Line by line, transcribe the data below exactly and pass over the images.

* **GIVEN INFORMATION**:
------

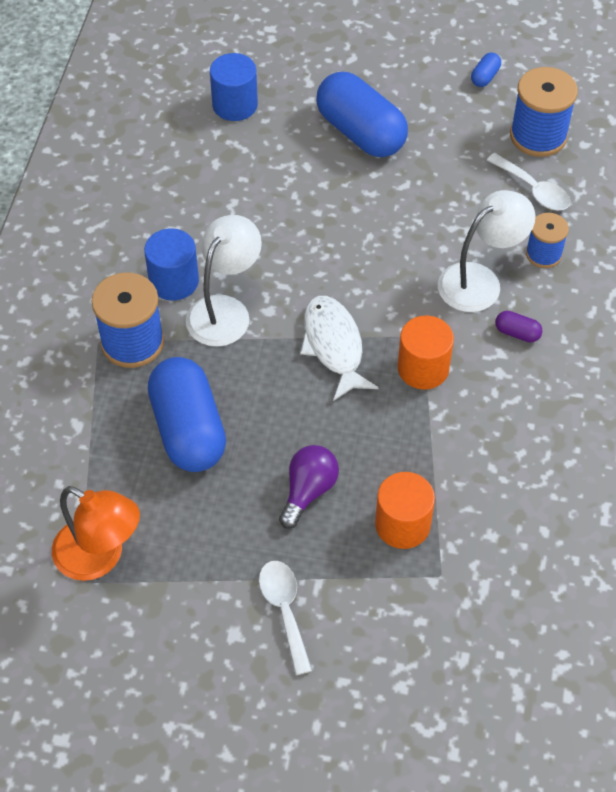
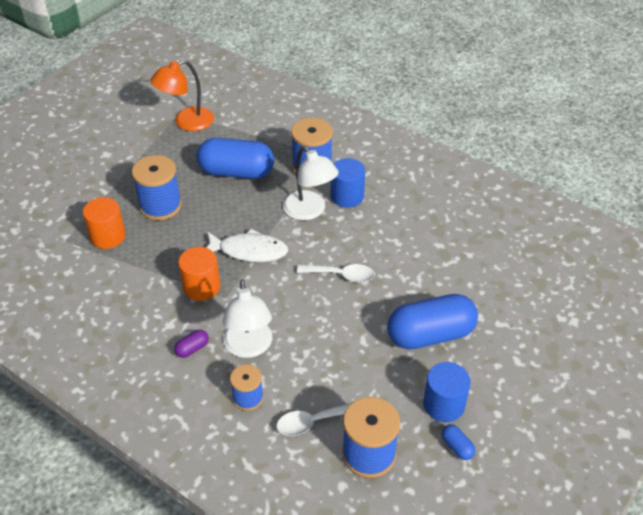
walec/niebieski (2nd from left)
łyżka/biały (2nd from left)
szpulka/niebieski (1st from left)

------

* **OUTPUT OF THE TASK**:
walec/niebieski (2nd from left)
łyżka/biały (2nd from left)
szpulka/niebieski (1st from left)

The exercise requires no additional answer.